● INPUT
^^^^^^^^
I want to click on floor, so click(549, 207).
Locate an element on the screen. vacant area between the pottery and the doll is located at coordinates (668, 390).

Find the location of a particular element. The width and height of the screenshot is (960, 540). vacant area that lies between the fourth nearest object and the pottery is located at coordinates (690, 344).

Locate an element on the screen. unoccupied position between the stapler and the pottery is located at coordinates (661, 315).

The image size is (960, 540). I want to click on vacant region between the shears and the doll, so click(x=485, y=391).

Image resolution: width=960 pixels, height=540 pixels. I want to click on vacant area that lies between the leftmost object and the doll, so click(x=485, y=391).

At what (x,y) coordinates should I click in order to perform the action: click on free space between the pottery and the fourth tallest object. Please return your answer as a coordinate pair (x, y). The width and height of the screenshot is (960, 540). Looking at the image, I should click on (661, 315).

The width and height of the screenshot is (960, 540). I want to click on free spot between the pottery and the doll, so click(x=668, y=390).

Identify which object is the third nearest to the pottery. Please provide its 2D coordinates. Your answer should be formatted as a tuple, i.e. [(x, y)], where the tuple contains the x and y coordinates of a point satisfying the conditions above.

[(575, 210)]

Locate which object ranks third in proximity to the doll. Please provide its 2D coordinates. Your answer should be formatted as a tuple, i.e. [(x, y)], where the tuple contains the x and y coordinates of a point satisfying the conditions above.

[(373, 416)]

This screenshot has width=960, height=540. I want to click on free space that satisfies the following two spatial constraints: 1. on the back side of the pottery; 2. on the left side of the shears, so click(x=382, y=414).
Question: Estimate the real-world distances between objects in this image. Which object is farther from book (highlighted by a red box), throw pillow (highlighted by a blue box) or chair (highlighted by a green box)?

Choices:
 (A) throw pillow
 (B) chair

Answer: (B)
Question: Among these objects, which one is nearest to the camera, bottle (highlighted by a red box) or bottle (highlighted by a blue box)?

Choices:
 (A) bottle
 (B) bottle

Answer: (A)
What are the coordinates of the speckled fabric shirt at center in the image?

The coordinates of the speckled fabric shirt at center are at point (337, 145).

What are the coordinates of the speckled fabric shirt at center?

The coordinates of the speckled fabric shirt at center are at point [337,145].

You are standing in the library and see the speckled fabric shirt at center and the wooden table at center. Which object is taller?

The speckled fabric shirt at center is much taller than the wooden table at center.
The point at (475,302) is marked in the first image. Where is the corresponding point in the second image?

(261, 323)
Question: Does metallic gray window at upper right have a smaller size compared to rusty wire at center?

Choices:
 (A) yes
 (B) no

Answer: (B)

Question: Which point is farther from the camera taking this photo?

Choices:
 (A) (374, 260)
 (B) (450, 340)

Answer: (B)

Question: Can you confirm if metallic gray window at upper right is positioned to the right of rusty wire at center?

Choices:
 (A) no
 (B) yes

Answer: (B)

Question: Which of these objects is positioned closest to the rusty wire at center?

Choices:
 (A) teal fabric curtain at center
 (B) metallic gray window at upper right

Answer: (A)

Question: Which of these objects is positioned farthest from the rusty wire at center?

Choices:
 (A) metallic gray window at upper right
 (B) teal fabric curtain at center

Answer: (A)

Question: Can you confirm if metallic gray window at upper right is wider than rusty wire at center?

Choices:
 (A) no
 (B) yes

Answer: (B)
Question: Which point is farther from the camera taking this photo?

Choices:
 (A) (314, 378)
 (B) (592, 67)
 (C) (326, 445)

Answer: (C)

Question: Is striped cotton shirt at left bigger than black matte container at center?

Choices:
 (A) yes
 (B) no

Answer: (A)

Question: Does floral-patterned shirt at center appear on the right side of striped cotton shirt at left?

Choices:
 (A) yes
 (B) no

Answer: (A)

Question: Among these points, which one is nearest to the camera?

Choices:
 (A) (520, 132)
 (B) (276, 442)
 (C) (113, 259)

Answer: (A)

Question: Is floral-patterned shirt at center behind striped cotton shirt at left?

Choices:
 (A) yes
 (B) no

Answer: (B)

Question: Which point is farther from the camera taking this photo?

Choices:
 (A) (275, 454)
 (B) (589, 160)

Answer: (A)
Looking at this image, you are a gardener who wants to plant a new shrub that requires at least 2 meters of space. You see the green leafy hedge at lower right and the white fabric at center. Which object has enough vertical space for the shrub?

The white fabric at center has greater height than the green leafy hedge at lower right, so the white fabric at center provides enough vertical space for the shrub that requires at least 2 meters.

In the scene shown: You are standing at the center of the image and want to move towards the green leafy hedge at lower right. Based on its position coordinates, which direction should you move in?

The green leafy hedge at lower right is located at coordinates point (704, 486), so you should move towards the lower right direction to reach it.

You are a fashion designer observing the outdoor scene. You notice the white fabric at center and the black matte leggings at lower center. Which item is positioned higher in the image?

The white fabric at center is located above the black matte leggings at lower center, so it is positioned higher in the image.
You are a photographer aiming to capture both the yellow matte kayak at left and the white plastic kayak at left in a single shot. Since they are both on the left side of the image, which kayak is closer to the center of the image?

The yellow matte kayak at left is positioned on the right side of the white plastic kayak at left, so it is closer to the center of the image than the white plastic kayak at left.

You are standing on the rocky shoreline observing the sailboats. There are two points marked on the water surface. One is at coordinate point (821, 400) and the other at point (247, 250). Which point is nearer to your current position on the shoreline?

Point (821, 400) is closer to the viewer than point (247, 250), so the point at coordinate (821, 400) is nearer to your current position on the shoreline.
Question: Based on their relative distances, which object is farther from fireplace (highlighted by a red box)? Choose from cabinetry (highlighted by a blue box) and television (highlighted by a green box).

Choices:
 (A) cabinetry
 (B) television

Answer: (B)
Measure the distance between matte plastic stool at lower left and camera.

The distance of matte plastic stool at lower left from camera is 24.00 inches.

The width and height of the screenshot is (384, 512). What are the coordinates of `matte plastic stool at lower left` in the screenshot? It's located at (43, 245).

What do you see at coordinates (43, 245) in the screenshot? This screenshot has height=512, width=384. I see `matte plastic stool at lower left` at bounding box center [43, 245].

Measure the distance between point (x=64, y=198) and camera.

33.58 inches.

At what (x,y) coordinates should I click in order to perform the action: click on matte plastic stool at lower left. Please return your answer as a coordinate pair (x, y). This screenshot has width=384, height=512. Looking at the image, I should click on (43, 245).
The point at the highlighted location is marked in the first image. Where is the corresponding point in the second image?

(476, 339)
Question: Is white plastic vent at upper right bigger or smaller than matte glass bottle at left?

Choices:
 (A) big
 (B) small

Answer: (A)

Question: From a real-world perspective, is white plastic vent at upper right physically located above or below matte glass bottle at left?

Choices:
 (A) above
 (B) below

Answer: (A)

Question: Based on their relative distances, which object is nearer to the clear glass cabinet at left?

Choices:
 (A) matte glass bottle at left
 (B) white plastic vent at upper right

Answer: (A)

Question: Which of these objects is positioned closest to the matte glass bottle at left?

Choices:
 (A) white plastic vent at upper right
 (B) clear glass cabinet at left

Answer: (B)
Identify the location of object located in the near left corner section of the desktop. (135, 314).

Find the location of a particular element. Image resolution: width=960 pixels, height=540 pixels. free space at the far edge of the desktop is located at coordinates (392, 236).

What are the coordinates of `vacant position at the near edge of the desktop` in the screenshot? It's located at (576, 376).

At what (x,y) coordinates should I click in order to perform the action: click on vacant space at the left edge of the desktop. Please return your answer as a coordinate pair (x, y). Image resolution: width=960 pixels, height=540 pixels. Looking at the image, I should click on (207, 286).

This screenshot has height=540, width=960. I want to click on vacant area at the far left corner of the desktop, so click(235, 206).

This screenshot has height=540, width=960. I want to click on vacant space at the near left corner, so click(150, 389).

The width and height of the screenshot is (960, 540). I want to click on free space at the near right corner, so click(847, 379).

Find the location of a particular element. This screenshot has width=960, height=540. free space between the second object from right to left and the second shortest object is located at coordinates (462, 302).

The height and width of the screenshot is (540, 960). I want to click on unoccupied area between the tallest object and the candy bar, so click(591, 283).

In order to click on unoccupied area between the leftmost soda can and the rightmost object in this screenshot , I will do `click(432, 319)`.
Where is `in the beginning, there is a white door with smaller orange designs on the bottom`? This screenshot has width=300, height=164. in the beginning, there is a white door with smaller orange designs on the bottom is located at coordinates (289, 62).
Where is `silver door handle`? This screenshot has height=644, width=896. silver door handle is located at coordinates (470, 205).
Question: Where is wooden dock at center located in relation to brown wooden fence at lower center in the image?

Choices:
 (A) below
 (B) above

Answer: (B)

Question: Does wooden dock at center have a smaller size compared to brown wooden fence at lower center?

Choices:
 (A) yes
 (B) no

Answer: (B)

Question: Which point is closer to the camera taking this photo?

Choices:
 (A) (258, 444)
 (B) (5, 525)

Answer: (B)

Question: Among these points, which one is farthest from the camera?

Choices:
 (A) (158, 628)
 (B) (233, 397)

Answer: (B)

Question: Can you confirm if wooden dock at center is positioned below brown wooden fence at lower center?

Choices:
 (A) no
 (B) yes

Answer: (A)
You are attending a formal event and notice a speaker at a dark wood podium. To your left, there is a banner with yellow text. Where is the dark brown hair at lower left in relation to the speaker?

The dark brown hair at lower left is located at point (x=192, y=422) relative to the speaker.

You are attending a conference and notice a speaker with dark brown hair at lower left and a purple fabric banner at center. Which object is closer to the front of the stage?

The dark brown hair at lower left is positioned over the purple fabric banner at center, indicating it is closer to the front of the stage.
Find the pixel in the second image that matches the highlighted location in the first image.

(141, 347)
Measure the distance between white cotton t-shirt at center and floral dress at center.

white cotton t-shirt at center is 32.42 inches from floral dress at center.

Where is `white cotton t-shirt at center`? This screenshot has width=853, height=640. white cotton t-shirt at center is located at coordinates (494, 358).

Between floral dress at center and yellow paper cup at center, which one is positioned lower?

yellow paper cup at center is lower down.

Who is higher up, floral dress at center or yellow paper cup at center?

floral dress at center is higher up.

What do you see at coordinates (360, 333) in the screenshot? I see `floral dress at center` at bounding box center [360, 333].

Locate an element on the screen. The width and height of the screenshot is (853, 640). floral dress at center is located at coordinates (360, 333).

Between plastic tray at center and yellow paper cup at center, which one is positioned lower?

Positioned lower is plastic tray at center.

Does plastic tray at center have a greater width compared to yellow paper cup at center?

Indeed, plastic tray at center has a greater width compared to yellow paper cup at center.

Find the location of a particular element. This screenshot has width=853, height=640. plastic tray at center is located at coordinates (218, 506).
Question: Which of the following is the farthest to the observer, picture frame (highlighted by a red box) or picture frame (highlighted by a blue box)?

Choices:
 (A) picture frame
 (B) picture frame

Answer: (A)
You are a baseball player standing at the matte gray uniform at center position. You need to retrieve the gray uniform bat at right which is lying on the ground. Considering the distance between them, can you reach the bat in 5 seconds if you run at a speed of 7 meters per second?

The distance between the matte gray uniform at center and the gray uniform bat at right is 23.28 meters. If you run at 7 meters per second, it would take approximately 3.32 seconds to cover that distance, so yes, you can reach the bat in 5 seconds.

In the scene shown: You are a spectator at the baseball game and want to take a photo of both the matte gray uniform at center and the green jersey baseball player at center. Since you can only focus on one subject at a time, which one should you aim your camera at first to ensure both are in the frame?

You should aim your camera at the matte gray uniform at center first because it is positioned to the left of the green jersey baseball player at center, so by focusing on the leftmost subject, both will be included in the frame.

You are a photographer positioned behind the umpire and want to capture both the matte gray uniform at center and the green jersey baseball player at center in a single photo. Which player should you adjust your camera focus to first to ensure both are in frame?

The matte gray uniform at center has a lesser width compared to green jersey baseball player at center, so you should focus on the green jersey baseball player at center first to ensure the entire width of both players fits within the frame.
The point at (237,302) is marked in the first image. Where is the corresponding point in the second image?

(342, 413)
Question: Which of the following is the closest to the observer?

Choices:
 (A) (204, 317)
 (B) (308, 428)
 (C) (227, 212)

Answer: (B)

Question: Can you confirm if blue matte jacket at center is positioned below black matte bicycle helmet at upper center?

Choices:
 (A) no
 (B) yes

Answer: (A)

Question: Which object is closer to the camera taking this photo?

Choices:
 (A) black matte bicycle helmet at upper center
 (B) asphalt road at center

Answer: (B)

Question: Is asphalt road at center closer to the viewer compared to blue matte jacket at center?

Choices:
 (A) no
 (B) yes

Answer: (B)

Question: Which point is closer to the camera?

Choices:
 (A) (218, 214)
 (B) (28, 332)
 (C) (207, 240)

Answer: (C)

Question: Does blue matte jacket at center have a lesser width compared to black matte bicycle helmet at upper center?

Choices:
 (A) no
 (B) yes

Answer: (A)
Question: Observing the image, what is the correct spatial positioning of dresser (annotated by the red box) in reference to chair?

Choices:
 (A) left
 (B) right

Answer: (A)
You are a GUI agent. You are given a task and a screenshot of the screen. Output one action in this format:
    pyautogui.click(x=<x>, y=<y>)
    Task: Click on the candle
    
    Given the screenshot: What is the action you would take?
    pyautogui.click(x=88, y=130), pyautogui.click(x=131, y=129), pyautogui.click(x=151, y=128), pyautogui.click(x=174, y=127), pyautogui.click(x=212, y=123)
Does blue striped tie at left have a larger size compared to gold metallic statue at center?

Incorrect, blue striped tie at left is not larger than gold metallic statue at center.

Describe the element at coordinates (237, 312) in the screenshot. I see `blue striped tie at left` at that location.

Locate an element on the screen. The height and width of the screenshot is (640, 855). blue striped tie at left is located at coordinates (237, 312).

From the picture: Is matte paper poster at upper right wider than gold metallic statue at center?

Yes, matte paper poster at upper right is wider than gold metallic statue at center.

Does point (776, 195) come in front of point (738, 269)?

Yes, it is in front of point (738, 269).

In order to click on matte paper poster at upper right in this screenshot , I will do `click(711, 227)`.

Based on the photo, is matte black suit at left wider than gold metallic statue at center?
^^^^^^^^
● EXERCISE DESCRIPTION
Copy the lines above word for word, starting at the first line and ending with the line that contains "The image size", including both of those lines.

● OUTPUT
I want to click on floor, so click(549, 207).
Locate an element on the screen. vacant area between the pottery and the doll is located at coordinates (668, 390).

Find the location of a particular element. The width and height of the screenshot is (960, 540). vacant area that lies between the fourth nearest object and the pottery is located at coordinates (690, 344).

Locate an element on the screen. unoccupied position between the stapler and the pottery is located at coordinates (661, 315).

The image size is (960, 540). I want to click on vacant region between the shears and the doll, so click(x=485, y=391).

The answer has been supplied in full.